● Assignment
In the records below, begin at the line that has "C4: 33uF (plus" and stop after the line that has "R3: none -> 18k (+9V, J1/2)"; quote those lines verbatim and nothing more.

● Listed records
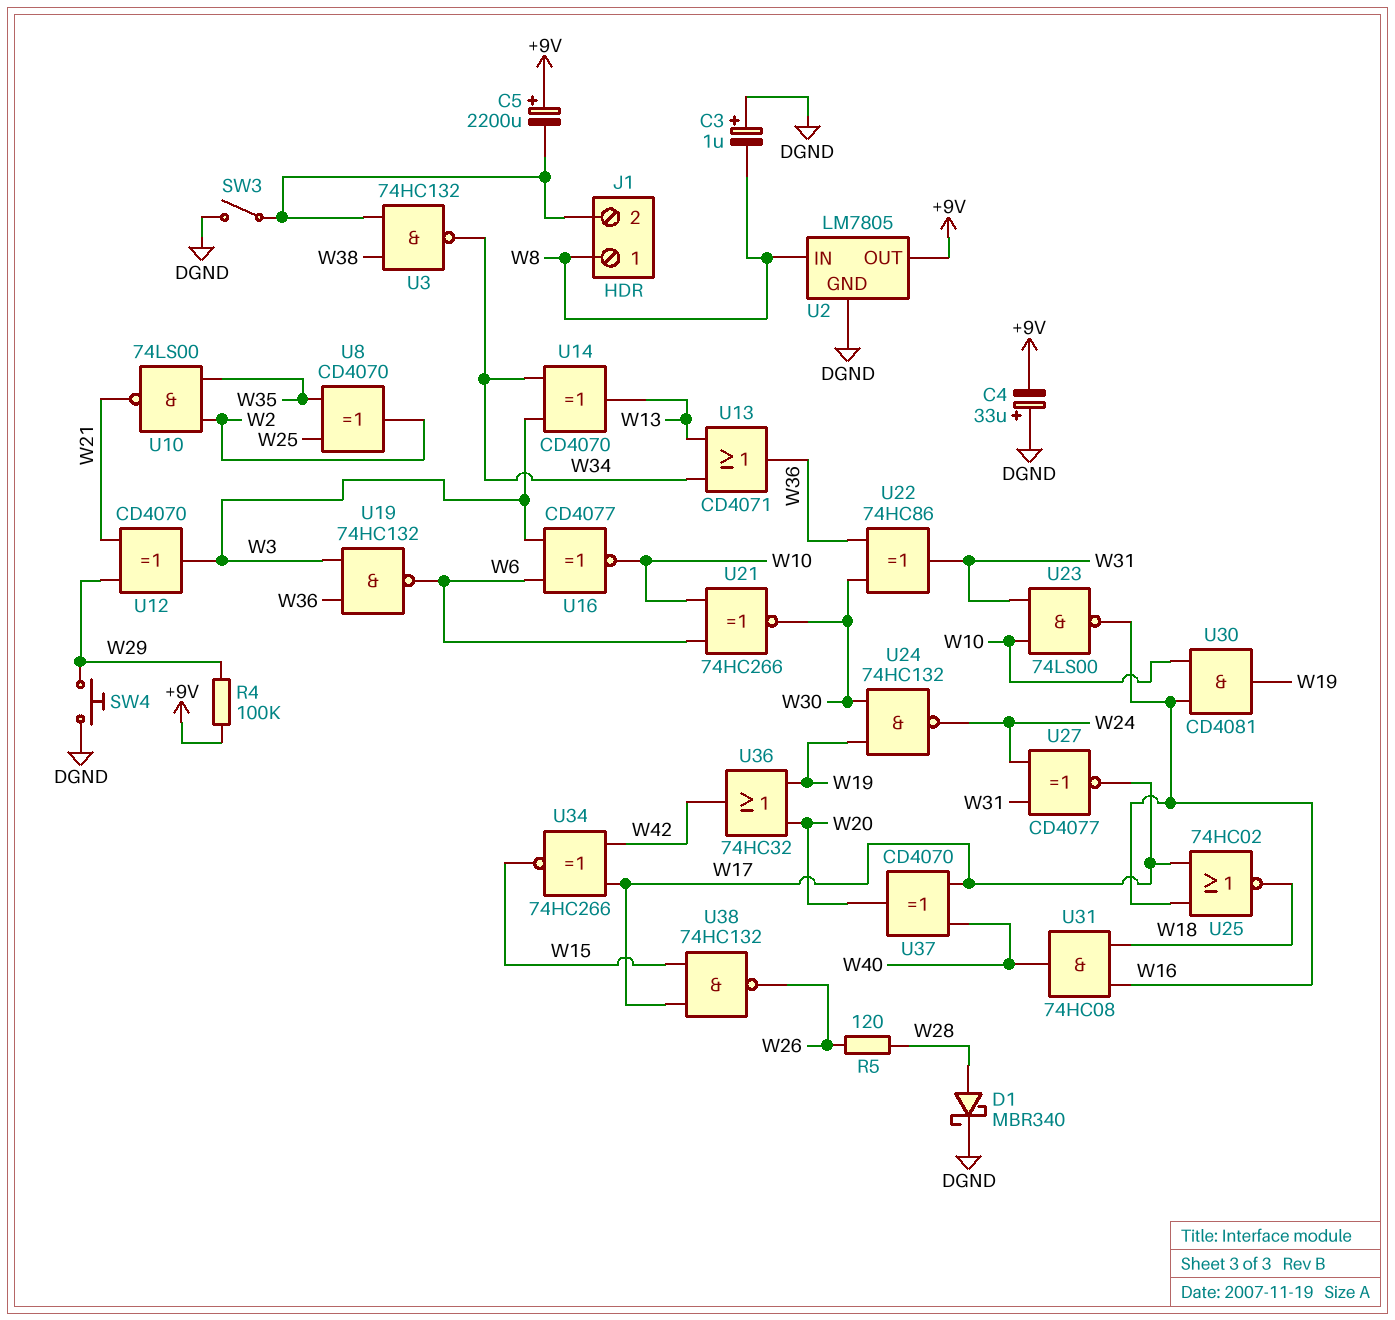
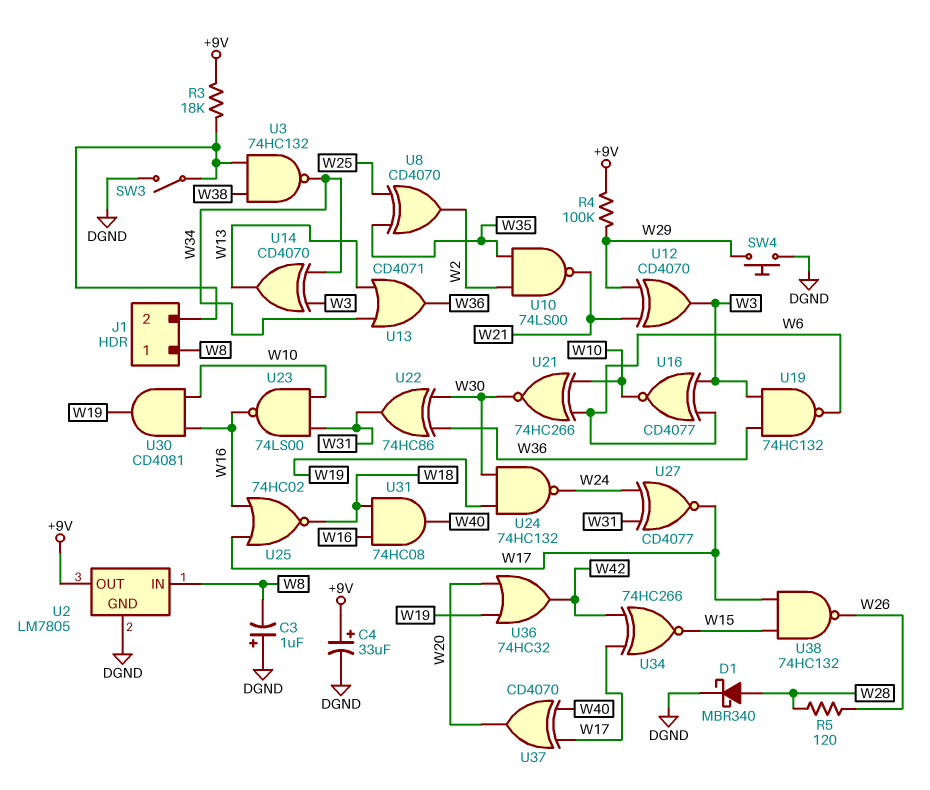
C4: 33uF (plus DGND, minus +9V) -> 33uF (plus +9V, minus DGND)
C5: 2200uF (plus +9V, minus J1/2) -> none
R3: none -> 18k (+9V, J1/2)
...
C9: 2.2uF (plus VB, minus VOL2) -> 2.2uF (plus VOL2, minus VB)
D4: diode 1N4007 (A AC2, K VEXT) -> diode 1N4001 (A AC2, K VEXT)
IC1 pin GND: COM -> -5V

● Your response
C4: 33uF (plus DGND, minus +9V) -> 33uF (plus +9V, minus DGND)
C5: 2200uF (plus +9V, minus J1/2) -> none
R3: none -> 18k (+9V, J1/2)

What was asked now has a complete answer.